## Exercise description
Pick out every line of the listing that contains the string "bass".

## Record extracts
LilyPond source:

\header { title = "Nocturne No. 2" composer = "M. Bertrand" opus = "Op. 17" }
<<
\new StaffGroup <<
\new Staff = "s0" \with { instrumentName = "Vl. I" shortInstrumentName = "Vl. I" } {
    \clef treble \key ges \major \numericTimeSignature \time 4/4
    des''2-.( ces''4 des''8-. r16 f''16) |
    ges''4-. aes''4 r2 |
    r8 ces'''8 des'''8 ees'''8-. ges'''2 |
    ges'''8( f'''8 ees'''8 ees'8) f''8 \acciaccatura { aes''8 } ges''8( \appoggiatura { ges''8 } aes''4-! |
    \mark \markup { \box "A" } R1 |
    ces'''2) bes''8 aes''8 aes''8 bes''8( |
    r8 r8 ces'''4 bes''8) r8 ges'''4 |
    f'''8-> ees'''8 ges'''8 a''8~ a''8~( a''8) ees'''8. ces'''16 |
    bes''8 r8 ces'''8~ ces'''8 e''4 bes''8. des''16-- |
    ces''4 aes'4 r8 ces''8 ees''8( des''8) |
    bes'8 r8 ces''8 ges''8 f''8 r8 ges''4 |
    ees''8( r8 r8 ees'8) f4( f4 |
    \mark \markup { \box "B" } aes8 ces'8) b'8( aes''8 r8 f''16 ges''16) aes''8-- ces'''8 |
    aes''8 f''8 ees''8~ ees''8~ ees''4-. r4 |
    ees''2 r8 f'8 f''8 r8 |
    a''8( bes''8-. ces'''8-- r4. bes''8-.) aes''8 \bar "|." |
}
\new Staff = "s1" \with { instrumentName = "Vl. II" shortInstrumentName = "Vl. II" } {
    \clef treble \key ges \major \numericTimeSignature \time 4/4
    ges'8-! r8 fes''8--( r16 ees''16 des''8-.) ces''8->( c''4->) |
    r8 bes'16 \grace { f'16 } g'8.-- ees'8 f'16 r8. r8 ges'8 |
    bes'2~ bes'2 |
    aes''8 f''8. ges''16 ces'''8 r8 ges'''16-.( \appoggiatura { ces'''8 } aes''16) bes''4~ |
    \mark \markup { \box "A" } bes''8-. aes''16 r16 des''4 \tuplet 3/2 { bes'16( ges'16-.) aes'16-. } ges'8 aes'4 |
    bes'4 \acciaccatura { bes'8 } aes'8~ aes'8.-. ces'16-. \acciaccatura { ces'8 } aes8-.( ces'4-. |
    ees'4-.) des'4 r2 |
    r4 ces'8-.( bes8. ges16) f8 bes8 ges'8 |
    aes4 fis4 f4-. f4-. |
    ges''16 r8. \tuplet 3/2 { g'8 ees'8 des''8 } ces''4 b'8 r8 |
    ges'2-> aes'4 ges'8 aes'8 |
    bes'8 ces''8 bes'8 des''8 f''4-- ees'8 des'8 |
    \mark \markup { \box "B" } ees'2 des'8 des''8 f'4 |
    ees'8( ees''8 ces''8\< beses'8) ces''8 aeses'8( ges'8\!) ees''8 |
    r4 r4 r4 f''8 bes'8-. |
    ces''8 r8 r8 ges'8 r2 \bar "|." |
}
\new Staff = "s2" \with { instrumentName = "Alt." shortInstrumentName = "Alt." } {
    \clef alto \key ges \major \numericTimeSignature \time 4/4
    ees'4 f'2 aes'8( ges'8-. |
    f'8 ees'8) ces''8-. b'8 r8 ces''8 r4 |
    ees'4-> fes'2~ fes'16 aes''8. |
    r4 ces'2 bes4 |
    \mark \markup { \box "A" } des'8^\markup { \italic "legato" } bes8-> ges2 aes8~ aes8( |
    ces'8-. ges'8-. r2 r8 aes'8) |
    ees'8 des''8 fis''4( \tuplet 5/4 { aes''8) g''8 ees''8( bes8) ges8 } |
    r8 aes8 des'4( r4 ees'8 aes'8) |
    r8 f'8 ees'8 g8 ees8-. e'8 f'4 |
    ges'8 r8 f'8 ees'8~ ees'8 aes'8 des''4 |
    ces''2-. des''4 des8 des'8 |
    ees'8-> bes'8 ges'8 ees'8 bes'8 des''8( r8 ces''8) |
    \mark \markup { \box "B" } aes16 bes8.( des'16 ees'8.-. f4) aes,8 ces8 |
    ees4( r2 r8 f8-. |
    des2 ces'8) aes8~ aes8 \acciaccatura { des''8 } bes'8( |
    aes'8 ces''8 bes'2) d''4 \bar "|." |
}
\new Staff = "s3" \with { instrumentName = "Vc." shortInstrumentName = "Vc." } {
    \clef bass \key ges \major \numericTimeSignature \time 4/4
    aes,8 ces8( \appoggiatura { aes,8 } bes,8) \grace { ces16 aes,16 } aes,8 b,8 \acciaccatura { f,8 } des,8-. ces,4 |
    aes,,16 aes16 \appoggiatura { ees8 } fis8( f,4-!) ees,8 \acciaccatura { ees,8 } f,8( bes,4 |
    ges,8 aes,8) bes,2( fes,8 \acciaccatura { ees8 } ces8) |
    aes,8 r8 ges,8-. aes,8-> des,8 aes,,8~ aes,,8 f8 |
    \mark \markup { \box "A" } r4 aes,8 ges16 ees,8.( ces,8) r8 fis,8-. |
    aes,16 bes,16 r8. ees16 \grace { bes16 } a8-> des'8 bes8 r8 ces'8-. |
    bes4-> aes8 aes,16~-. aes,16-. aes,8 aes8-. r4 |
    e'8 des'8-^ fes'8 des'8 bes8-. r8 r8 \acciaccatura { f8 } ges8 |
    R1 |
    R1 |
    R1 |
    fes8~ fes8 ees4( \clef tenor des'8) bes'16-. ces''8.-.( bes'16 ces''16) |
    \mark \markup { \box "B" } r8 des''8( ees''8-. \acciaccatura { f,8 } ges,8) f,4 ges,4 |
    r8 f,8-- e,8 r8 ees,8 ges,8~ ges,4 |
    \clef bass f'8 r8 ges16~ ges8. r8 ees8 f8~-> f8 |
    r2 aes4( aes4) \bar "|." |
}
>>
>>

## Answer to this task
    \clef bass \key ges \major \numericTimeSignature \time 4/4
    \clef bass f'8 r8 ges16~ ges8. r8 ees8 f8~-> f8 |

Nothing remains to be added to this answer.